***** Records provided

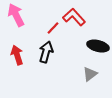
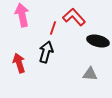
pink arrow: moved 6 px right; rotated 15 degrees clockwise
red line: rotated 24 degrees counterclockwise
black ellipse: moved 5 px up
red arrow: moved 2 px right, 8 px down
gray triangle: rotated 42 degrees clockwise
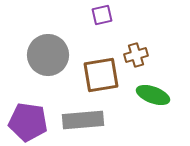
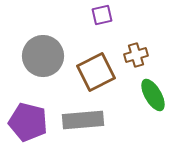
gray circle: moved 5 px left, 1 px down
brown square: moved 5 px left, 3 px up; rotated 18 degrees counterclockwise
green ellipse: rotated 40 degrees clockwise
purple pentagon: rotated 6 degrees clockwise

**********

## Task
Express the lines of all the items above as a JSON list of strings with one string per line. Skip blank lines and leave the pictures out.

## Task output
[
  "pink arrow: moved 6 px right; rotated 15 degrees clockwise",
  "red line: rotated 24 degrees counterclockwise",
  "black ellipse: moved 5 px up",
  "red arrow: moved 2 px right, 8 px down",
  "gray triangle: rotated 42 degrees clockwise",
  "gray circle: moved 5 px left, 1 px down",
  "brown square: moved 5 px left, 3 px up; rotated 18 degrees counterclockwise",
  "green ellipse: rotated 40 degrees clockwise",
  "purple pentagon: rotated 6 degrees clockwise"
]